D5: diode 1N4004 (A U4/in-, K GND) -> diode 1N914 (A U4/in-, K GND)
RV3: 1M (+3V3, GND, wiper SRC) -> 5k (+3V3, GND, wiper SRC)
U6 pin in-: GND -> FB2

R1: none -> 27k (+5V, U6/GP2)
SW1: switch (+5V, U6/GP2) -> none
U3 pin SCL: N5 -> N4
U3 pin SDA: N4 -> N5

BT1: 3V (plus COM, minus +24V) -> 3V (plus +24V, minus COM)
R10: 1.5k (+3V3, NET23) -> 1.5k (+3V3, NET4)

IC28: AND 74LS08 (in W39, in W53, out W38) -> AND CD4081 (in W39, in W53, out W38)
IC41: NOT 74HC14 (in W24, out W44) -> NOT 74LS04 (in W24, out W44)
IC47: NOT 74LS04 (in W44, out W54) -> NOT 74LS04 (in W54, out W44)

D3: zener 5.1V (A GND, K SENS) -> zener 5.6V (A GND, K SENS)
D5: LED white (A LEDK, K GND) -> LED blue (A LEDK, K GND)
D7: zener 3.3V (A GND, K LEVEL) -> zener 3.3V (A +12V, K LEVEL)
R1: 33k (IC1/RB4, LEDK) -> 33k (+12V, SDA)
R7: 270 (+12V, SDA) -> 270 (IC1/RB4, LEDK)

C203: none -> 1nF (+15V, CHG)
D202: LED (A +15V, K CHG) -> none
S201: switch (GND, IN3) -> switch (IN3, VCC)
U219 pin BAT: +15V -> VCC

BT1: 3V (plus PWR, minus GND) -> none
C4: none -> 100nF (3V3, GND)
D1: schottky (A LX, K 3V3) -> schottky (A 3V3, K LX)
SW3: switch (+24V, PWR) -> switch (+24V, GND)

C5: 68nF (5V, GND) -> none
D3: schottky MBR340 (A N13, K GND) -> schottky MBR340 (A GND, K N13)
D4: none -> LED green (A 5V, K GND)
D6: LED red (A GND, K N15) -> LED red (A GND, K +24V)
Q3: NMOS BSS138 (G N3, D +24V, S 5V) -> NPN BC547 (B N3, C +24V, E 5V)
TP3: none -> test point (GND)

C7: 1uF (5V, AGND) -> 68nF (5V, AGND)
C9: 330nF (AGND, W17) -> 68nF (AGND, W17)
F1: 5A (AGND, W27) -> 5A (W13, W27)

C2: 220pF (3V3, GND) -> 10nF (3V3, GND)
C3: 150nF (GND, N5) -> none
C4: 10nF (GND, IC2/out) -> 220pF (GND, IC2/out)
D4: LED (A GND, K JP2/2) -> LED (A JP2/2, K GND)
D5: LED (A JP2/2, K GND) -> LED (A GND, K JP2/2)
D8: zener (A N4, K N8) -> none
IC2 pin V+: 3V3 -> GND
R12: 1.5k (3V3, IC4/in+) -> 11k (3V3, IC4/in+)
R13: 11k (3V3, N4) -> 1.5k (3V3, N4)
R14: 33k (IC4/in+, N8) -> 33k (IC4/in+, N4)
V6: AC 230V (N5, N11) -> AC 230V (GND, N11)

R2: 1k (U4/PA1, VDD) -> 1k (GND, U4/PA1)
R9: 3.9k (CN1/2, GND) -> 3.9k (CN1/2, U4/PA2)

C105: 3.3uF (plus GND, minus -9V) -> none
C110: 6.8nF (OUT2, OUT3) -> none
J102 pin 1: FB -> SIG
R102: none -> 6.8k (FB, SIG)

• **Your objective**:
Out of the records above, pick each line that contains the string "plus".

• **Answer section**:
BT1: 3V (plus COM, minus +24V) -> 3V (plus +24V, minus COM)
BT1: 3V (plus PWR, minus GND) -> none
C105: 3.3uF (plus GND, minus -9V) -> none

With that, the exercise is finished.